● **Directions for this task**: Find the line containing "R3: 330 (G6, G9) -> 330 (G9, GND)" in the entries below. Restate it and each line after it, word for word, up to and including the line containing "U5: NOT 74HC14".

● **Input records**:
↓

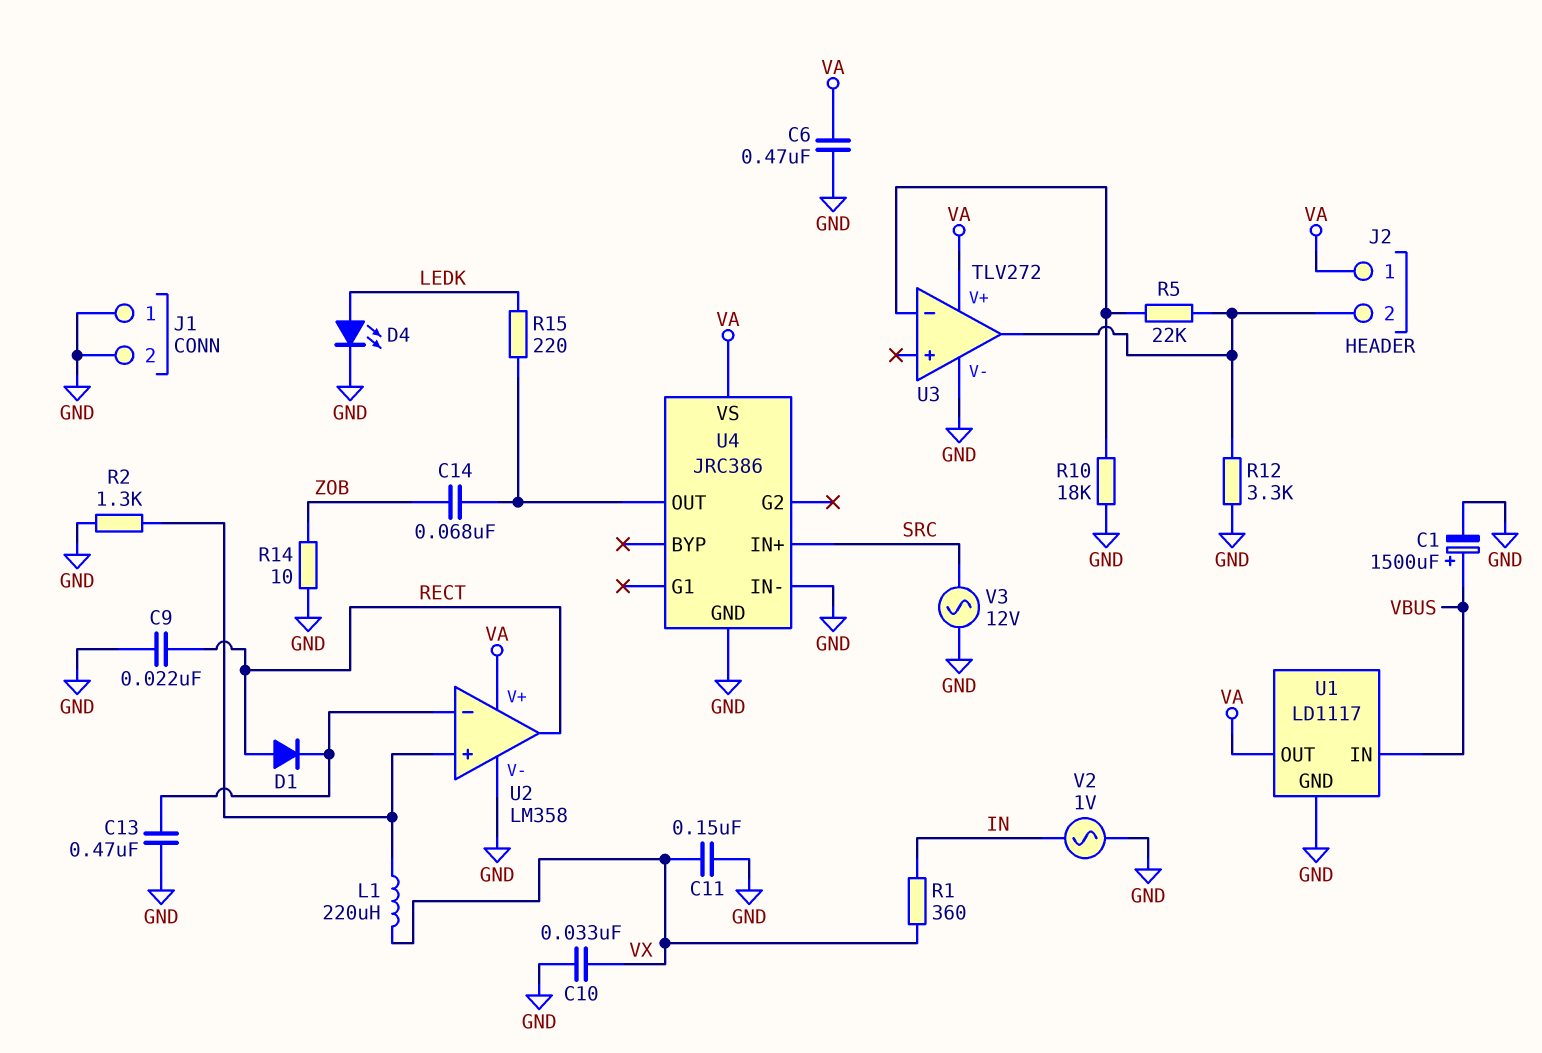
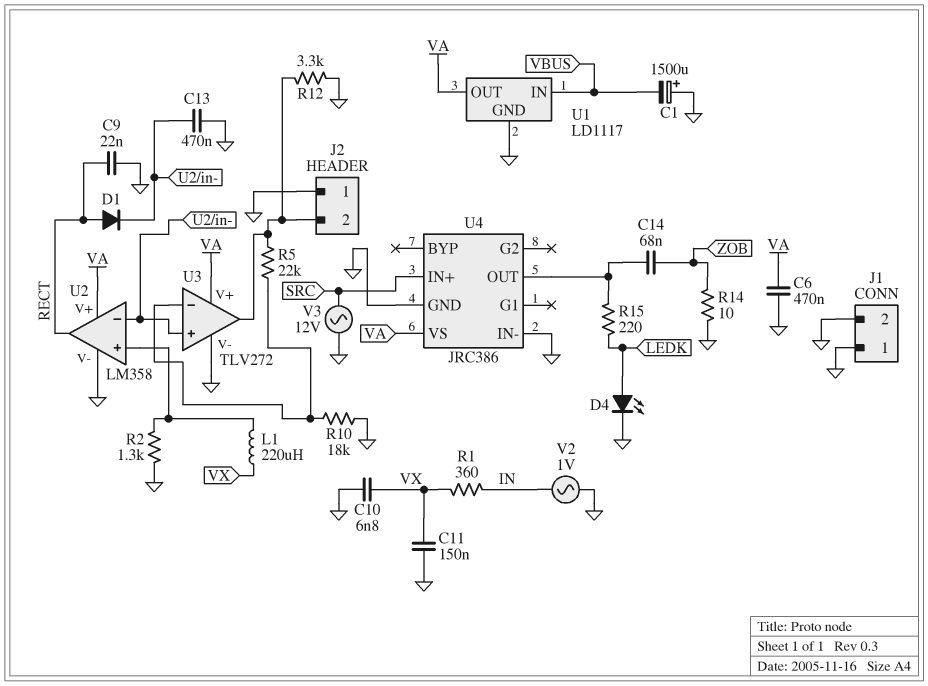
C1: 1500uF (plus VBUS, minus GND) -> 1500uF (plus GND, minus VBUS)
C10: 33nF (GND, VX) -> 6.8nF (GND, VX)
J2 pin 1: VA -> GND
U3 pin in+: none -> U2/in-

↑
↓

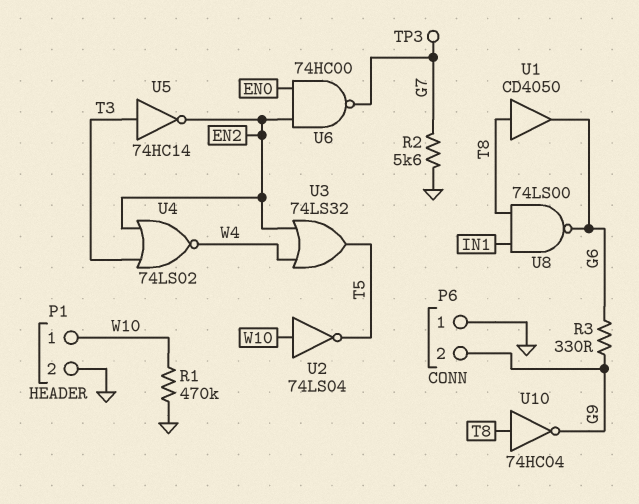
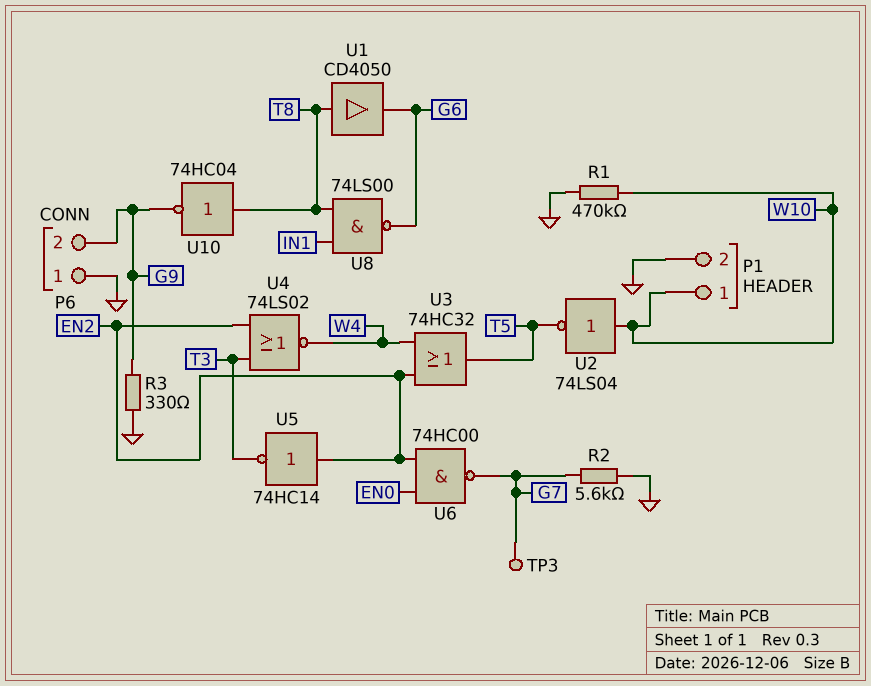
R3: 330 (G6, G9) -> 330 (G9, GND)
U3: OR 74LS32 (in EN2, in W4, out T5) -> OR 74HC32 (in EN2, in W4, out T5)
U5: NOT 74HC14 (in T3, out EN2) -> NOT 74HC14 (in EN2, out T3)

↑

● **Written solution**:
R3: 330 (G6, G9) -> 330 (G9, GND)
U3: OR 74LS32 (in EN2, in W4, out T5) -> OR 74HC32 (in EN2, in W4, out T5)
U5: NOT 74HC14 (in T3, out EN2) -> NOT 74HC14 (in EN2, out T3)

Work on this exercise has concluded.